#### Task to carry out
Please copy, exactly as they appear below, the lines from the one containing "to 361, 233" through the one containing "Kochtopf/türkis 344, 291".

#### Available records
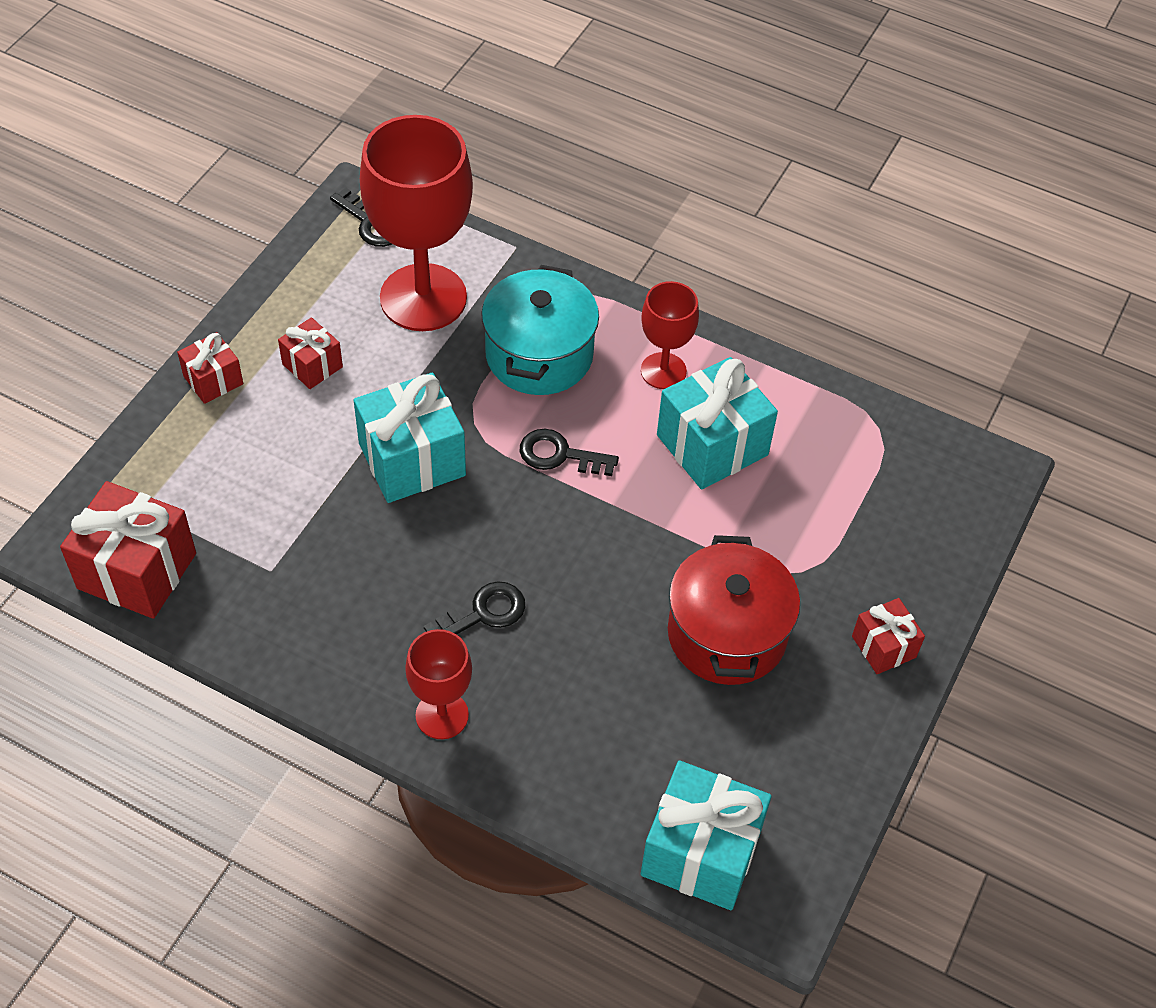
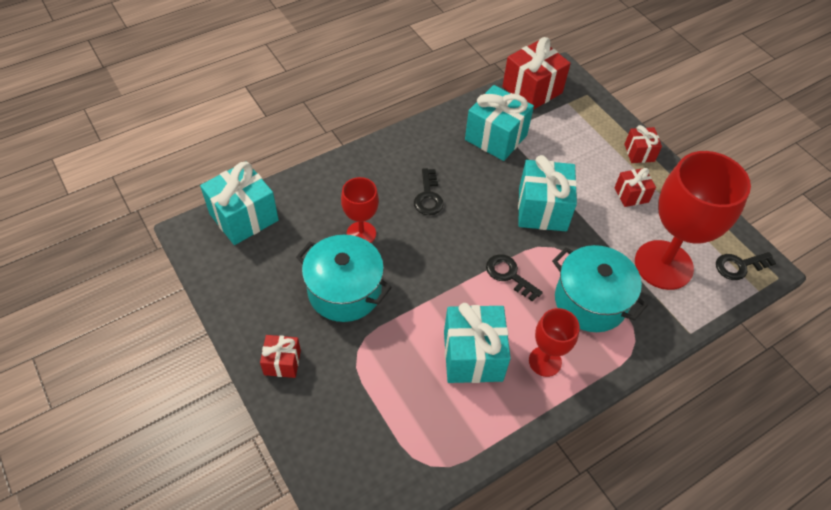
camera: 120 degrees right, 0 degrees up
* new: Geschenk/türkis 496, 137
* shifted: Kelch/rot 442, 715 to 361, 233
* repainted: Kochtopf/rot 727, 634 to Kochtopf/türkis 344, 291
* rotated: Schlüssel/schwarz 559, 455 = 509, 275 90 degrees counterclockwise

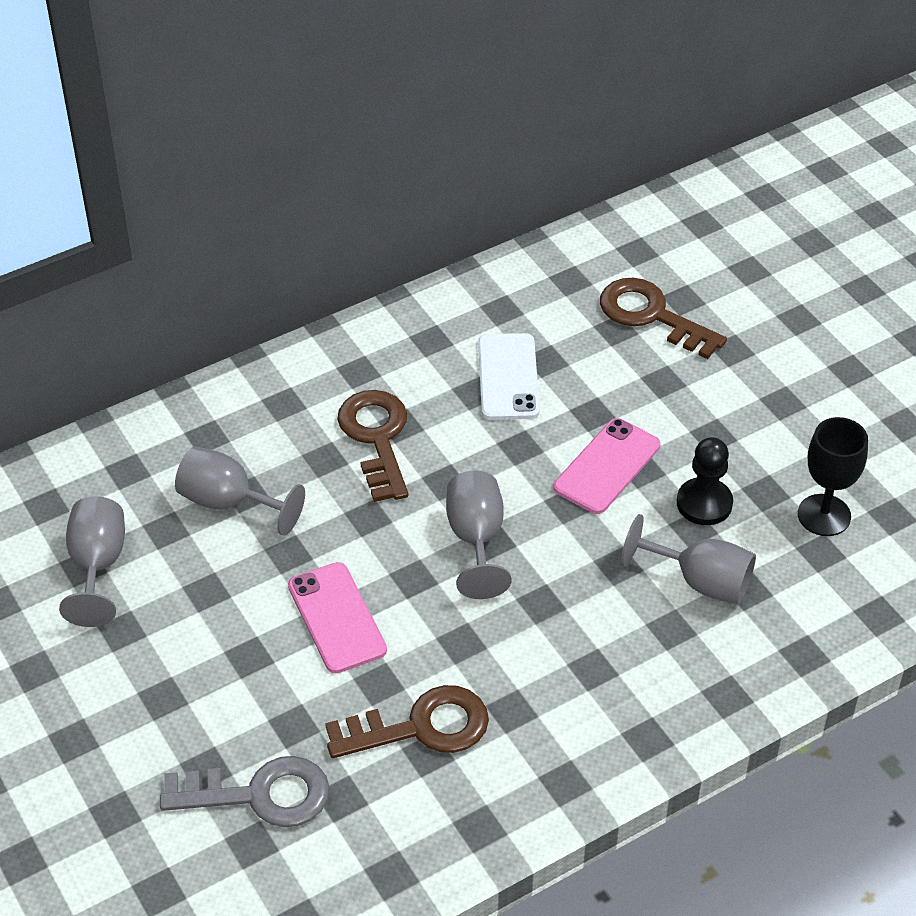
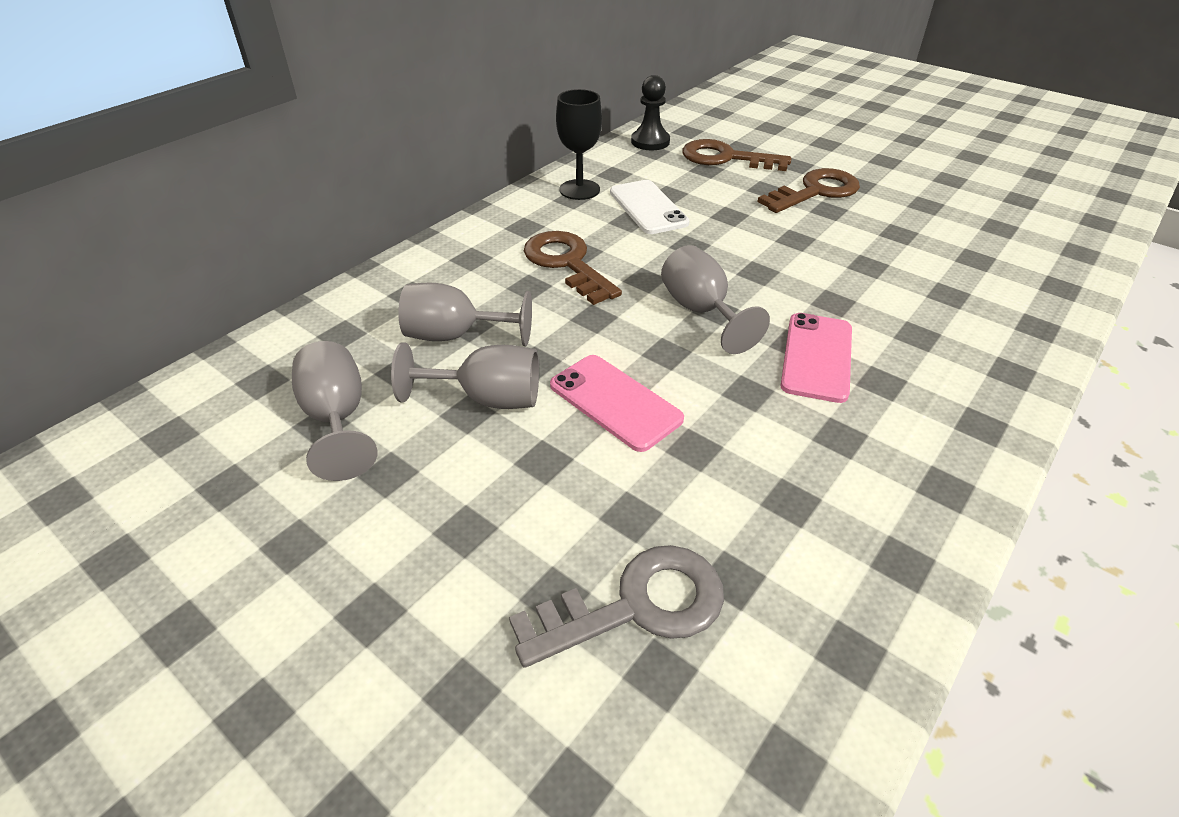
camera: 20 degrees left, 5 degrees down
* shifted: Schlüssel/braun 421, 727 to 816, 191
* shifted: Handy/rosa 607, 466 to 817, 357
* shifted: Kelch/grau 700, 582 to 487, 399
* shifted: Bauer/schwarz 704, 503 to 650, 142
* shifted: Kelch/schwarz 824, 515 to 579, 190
==
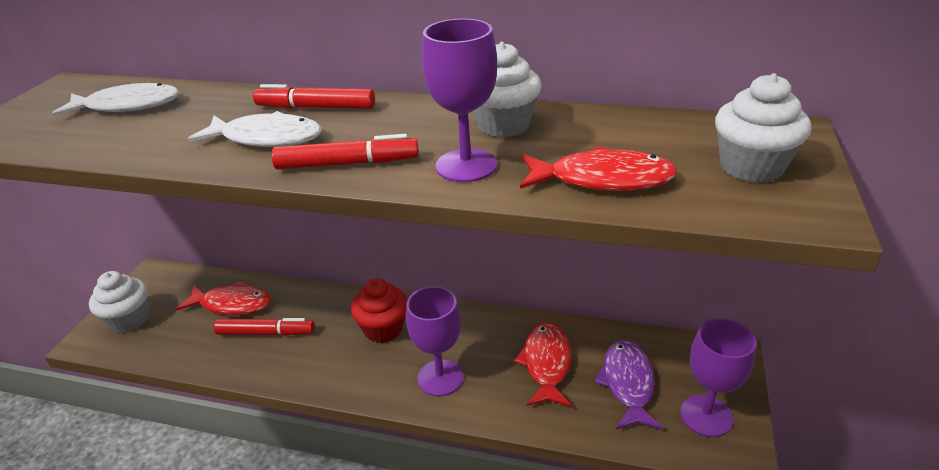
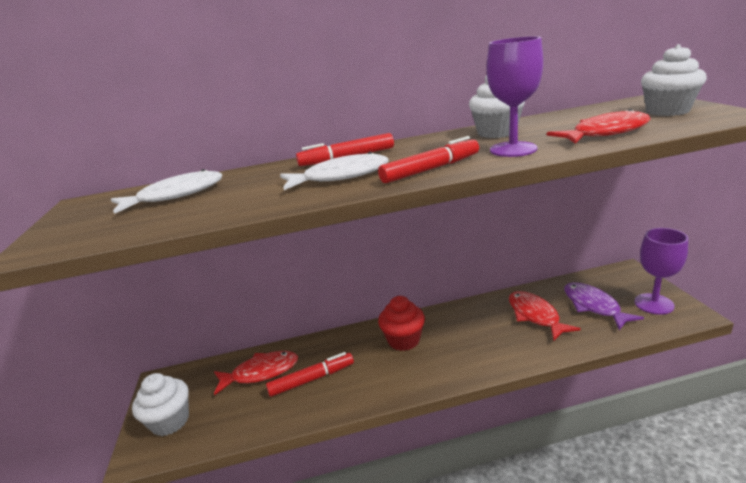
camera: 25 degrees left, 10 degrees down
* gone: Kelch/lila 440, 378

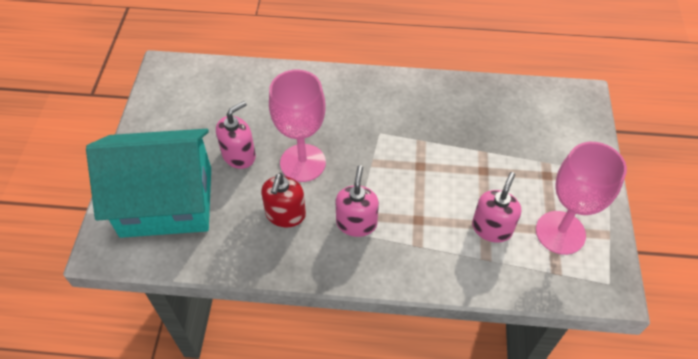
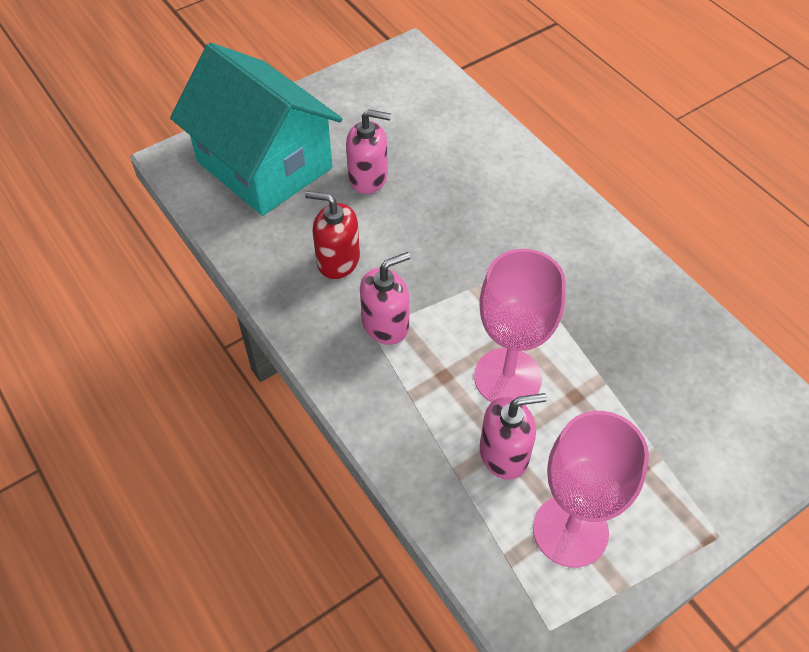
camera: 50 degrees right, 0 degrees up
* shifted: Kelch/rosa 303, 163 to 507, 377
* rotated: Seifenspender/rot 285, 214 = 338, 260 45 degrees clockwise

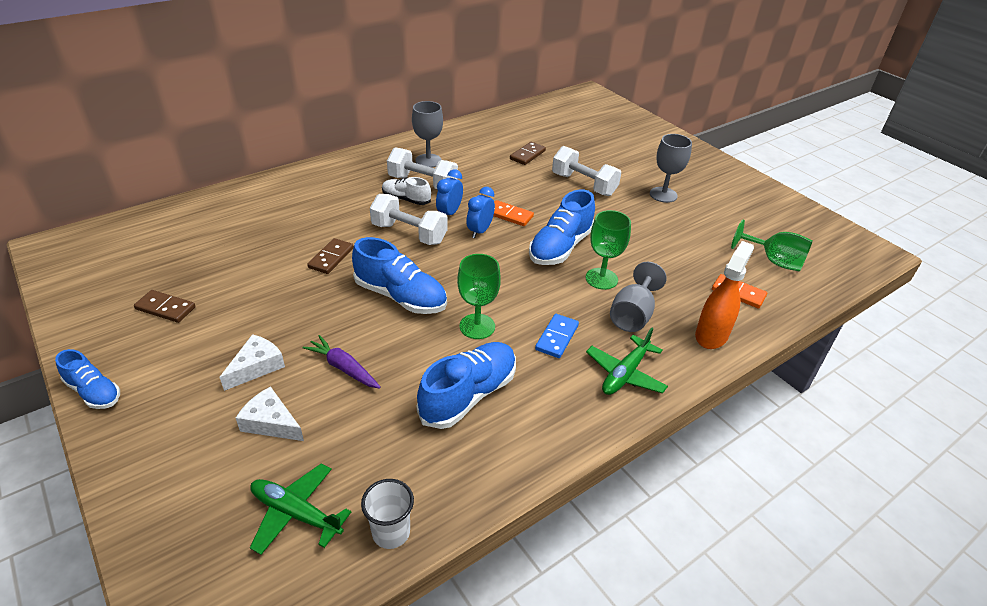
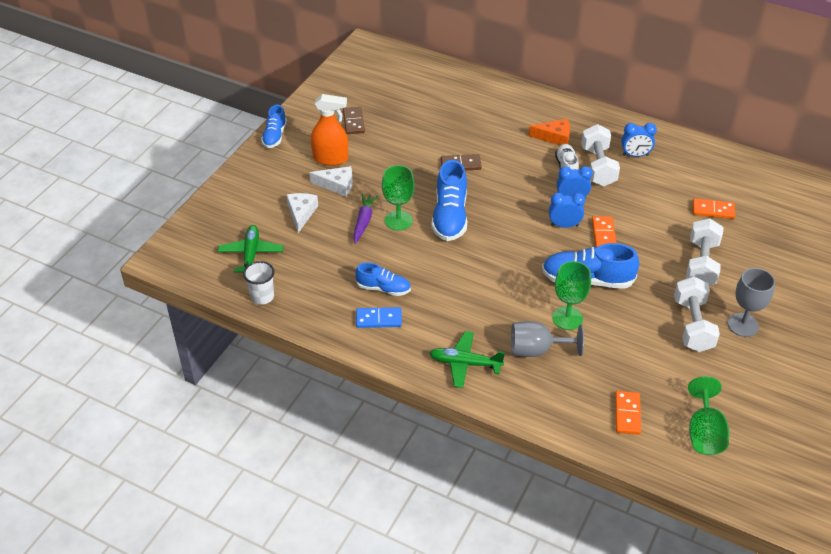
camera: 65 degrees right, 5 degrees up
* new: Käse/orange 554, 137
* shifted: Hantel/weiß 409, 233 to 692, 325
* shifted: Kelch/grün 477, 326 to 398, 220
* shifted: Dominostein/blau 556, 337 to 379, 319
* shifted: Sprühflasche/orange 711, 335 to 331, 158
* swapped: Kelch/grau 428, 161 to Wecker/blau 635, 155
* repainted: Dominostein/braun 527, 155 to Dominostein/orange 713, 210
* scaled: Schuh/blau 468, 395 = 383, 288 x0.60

#### Exercise result
* shifted: Kelch/rot 442, 715 to 361, 233
* repainted: Kochtopf/rot 727, 634 to Kochtopf/türkis 344, 291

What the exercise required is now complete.